(Beginning of Material provided)

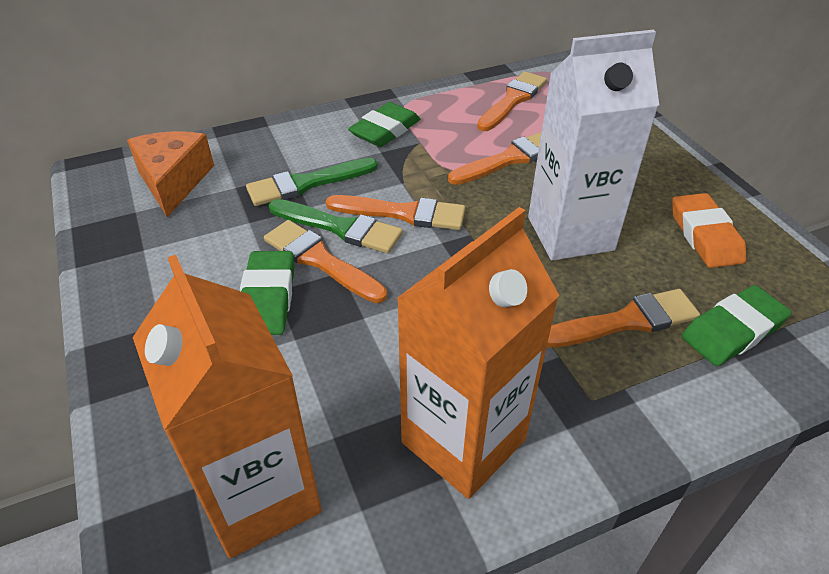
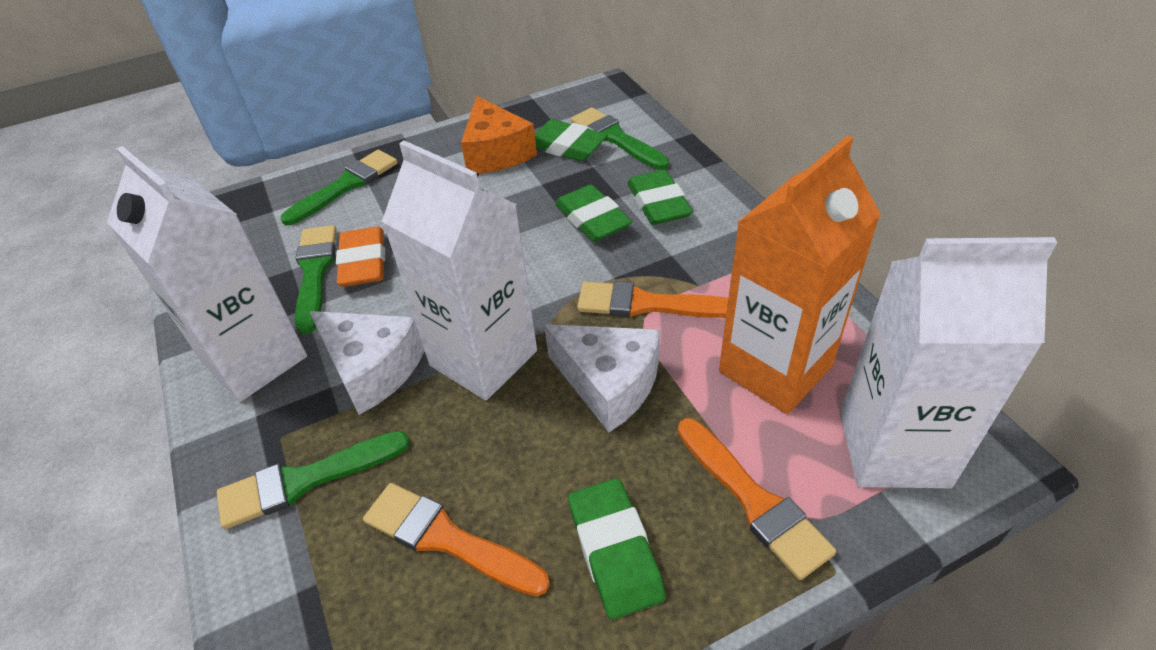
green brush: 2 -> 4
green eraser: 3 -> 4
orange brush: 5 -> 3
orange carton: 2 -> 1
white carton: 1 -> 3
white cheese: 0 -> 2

(End of Material provided)

[Exercise directions]:
Please transcribe all of the records above exactly, leaving out any pictures.

[Exercise solution]:
green brush: 2 -> 4
green eraser: 3 -> 4
orange brush: 5 -> 3
orange carton: 2 -> 1
white carton: 1 -> 3
white cheese: 0 -> 2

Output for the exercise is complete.